Top of INFORMATION

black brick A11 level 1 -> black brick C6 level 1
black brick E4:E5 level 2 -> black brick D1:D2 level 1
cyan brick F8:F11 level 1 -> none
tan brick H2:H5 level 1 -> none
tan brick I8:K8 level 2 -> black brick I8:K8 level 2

Bottom of INFORMATION
Top of INFORMATION

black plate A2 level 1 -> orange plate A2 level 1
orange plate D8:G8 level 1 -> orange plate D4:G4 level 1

Bottom of INFORMATION

_GOAL OF THE EXERCISE_.
In the material above, locate the line containing "black brick A11" and the line containing "tan brick I8:K8". Transcribe exactly those two lines and every line between them, and nothing more.

_EXPECTED OUTPUT_.
black brick A11 level 1 -> black brick C6 level 1
black brick E4:E5 level 2 -> black brick D1:D2 level 1
cyan brick F8:F11 level 1 -> none
tan brick H2:H5 level 1 -> none
tan brick I8:K8 level 2 -> black brick I8:K8 level 2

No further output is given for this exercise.